BEGIN Dataset excerpts

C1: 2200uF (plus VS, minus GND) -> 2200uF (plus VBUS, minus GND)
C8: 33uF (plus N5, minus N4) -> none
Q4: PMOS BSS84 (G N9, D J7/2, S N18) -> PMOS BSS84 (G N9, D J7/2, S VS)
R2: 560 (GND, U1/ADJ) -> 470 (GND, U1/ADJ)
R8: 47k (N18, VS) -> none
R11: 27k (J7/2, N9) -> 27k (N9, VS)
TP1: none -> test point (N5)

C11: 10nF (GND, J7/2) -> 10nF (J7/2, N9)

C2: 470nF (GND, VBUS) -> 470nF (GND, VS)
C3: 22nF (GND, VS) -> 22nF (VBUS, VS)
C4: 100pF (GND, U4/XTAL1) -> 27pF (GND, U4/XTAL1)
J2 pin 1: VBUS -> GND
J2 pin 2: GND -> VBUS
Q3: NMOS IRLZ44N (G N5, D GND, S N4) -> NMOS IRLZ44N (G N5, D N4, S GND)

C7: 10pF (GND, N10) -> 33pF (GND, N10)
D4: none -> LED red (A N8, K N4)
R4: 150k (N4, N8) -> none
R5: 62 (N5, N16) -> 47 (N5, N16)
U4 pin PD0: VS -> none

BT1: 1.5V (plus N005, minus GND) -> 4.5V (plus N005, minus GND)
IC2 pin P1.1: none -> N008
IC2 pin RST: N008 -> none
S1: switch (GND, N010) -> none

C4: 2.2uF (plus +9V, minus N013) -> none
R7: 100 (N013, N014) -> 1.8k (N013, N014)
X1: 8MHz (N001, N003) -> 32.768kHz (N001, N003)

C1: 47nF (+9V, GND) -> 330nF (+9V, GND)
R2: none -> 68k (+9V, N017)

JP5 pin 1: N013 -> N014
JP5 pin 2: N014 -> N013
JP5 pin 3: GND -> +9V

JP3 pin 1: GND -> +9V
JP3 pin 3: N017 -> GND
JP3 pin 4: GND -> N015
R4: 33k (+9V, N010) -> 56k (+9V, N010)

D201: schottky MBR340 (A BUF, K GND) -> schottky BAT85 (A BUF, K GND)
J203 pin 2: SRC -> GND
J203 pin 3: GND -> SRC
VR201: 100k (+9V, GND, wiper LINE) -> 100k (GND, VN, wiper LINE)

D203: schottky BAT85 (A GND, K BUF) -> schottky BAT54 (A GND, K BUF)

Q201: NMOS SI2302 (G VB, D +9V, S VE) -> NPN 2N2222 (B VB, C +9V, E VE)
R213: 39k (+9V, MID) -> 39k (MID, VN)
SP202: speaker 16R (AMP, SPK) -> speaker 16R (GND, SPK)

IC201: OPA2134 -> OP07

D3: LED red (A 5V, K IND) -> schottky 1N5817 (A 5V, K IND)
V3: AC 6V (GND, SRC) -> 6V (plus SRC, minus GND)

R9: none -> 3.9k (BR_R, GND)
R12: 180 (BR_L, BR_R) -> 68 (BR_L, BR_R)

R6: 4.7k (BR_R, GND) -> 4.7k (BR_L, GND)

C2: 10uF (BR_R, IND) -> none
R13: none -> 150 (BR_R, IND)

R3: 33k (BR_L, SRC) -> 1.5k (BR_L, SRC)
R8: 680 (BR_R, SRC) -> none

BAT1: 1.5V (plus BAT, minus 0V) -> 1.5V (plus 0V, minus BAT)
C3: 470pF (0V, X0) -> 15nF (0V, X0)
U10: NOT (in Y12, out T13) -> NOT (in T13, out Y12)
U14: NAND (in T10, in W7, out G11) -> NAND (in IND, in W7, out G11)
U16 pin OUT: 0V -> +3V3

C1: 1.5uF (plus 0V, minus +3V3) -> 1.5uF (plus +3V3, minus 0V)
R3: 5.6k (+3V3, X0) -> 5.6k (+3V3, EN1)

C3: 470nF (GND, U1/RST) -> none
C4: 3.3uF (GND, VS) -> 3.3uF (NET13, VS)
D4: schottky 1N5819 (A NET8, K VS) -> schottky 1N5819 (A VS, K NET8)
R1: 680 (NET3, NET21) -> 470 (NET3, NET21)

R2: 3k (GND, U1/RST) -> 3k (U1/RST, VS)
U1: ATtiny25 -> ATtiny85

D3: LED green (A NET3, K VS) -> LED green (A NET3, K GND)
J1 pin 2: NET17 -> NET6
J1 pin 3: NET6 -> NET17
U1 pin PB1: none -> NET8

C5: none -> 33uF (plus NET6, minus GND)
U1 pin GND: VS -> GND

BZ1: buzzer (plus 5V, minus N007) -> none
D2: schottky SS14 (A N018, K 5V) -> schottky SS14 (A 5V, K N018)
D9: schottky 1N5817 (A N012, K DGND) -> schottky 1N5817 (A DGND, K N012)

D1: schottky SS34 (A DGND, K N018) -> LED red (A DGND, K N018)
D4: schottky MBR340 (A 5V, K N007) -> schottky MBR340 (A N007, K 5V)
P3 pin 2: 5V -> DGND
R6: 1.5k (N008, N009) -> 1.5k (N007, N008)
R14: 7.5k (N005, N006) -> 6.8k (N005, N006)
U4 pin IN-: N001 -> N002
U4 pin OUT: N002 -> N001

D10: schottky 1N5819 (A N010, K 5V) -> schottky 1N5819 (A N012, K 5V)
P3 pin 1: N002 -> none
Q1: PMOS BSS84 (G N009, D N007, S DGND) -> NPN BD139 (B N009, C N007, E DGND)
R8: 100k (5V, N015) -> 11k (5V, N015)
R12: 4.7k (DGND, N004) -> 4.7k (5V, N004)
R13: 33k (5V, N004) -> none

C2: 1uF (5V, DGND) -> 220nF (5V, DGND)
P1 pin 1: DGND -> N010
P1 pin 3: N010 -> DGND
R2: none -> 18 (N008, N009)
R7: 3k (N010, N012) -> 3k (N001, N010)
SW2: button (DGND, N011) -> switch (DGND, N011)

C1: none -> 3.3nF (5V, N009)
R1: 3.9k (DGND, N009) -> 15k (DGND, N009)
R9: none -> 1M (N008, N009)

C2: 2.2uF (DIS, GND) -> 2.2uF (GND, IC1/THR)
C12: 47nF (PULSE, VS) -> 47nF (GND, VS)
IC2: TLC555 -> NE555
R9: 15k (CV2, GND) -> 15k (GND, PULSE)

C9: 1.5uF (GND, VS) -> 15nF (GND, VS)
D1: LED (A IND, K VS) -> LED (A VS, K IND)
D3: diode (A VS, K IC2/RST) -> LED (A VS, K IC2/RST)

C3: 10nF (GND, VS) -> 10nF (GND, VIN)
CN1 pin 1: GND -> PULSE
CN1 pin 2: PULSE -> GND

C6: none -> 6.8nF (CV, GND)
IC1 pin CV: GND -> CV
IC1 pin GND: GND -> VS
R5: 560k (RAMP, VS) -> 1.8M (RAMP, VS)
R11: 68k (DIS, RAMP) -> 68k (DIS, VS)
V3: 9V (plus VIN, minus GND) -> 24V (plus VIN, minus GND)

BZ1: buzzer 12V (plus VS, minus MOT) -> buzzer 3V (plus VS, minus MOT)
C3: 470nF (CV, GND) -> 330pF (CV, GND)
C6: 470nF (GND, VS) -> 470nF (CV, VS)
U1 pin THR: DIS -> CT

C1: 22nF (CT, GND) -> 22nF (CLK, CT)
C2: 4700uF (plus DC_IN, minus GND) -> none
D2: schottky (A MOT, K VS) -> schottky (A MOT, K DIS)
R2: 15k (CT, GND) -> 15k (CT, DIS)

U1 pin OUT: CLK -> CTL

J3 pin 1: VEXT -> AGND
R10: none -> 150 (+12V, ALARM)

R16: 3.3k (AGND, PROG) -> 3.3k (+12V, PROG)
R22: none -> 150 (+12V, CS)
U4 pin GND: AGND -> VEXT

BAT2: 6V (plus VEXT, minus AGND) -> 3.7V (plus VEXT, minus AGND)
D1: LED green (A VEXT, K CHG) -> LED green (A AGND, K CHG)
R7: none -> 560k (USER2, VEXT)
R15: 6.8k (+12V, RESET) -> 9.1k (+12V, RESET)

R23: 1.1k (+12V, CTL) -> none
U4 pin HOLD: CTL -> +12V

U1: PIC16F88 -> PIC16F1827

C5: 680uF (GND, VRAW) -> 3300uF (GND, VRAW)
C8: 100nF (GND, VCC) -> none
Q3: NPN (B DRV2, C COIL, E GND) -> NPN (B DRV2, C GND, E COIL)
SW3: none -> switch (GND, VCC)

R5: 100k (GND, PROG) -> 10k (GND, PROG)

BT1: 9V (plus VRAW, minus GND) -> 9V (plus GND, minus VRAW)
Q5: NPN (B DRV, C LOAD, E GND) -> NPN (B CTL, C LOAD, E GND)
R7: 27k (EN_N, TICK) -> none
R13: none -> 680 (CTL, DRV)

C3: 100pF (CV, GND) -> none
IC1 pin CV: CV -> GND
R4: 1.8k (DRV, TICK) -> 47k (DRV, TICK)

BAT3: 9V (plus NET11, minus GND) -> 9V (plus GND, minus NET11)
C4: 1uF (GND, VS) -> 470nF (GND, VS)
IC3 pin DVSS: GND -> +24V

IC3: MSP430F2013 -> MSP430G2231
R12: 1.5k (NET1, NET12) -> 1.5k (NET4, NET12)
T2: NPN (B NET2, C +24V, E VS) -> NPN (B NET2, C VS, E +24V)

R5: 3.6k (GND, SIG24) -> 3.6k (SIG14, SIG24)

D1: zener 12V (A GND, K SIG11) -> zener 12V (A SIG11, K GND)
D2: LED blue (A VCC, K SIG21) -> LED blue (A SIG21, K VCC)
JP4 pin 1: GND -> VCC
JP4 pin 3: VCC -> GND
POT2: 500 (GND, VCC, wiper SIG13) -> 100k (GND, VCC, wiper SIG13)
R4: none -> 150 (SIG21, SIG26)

END Dataset excerpts

* [Exercise instructions] Given the records above, restate word for word only the lines starting at the one with "C5: none -> 33uF (plus NET6, minus GND)" and ending at the one with "D1: schottky SS34".

* [Written solution]
C5: none -> 33uF (plus NET6, minus GND)
U1 pin GND: VS -> GND

BZ1: buzzer (plus 5V, minus N007) -> none
D2: schottky SS14 (A N018, K 5V) -> schottky SS14 (A 5V, K N018)
D9: schottky 1N5817 (A N012, K DGND) -> schottky 1N5817 (A DGND, K N012)

D1: schottky SS34 (A DGND, K N018) -> LED red (A DGND, K N018)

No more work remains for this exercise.